Lines from the material below that hold the string "MATRIX" are what is needed; copy each of them.

DATA RECORDS below:

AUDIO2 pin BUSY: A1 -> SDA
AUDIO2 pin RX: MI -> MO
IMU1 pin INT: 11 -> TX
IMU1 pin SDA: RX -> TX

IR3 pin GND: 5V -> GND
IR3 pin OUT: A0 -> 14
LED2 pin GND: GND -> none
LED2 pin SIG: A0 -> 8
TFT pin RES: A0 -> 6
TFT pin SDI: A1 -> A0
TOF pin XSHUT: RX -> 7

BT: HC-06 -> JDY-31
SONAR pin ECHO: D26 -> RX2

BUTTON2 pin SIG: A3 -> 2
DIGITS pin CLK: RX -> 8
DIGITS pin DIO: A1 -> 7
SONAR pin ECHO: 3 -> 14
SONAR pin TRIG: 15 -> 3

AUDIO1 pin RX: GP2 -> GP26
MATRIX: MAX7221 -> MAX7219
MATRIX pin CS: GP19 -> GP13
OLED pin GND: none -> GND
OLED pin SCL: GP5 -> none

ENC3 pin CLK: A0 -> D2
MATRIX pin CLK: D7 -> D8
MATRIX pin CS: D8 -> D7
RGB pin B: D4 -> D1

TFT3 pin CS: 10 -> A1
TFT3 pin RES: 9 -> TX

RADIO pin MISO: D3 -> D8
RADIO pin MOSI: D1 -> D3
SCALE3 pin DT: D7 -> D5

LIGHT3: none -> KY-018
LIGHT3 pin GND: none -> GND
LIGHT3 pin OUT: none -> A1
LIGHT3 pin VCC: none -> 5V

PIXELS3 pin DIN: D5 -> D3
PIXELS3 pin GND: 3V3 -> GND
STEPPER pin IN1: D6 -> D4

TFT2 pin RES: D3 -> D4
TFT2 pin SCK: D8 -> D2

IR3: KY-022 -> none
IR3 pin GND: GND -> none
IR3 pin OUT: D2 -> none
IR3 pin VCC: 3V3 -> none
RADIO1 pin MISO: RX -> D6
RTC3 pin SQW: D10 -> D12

End of DATA RECORDS.

#### RESPONSE FOR THIS EXERCISE
MATRIX: MAX7221 -> MAX7219
MATRIX pin CS: GP19 -> GP13
MATRIX pin CLK: D7 -> D8
MATRIX pin CS: D8 -> D7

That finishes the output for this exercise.